▶ **What is required**: Identify and copy all lines of the material where the string "RADIO" is found.

*** Opening of Data supplied ***

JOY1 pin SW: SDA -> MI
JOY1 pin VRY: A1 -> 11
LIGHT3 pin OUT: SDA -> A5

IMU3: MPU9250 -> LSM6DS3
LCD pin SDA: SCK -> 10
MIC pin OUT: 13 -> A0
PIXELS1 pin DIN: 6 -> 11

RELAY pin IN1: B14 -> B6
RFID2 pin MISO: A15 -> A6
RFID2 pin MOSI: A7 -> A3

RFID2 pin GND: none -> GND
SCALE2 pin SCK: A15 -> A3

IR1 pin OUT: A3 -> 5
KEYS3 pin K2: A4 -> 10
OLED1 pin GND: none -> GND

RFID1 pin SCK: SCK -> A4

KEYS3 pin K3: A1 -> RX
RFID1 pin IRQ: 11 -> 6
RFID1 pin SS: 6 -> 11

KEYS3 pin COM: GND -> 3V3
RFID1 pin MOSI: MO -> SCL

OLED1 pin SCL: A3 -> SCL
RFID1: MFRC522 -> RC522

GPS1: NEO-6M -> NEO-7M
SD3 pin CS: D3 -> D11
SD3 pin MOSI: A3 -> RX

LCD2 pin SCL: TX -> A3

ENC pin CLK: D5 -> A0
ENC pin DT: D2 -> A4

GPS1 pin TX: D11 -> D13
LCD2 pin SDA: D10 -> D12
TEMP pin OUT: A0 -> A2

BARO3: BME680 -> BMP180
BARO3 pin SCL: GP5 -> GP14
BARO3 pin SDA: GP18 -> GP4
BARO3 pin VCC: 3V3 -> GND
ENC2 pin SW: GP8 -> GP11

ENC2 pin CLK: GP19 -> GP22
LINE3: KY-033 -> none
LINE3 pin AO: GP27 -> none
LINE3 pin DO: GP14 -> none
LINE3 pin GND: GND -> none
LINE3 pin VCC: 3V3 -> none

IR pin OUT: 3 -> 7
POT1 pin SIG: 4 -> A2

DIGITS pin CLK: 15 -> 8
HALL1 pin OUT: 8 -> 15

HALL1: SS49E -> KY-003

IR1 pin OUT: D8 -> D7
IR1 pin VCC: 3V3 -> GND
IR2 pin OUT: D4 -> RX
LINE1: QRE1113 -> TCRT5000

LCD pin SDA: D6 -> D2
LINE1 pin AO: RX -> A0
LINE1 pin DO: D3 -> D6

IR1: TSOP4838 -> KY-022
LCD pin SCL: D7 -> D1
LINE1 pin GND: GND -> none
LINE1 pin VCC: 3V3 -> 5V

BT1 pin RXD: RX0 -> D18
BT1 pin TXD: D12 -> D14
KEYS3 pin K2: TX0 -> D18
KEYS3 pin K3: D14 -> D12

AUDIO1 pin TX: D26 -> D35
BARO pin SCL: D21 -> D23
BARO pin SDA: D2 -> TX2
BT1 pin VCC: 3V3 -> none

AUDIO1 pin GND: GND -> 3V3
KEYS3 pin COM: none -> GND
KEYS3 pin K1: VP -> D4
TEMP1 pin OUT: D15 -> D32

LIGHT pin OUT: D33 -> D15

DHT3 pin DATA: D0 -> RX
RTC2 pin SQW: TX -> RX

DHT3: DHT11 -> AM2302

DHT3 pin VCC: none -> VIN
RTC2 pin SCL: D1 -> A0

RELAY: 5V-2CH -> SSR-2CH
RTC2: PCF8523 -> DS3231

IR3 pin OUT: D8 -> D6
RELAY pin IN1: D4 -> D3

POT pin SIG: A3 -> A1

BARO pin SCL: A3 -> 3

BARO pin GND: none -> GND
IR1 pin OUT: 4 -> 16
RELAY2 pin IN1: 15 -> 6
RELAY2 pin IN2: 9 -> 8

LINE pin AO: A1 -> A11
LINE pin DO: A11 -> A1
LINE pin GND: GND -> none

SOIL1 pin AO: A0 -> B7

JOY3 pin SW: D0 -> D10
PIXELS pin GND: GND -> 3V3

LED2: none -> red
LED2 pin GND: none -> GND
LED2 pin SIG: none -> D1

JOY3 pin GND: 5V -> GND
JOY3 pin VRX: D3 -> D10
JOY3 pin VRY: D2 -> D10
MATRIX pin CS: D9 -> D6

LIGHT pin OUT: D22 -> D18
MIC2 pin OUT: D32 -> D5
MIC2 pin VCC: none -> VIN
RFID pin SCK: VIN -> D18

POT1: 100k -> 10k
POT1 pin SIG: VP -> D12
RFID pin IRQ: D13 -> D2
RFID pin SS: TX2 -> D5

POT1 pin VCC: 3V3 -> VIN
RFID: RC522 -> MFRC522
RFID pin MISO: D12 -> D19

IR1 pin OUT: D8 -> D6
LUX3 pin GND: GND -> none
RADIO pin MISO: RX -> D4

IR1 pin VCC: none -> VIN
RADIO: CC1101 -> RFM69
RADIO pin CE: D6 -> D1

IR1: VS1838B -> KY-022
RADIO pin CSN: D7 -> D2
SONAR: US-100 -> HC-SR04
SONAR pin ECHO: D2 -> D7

*** Close of Data supplied ***

▶ **Result below**:
RADIO pin MISO: RX -> D4
RADIO: CC1101 -> RFM69
RADIO pin CE: D6 -> D1
RADIO pin CSN: D7 -> D2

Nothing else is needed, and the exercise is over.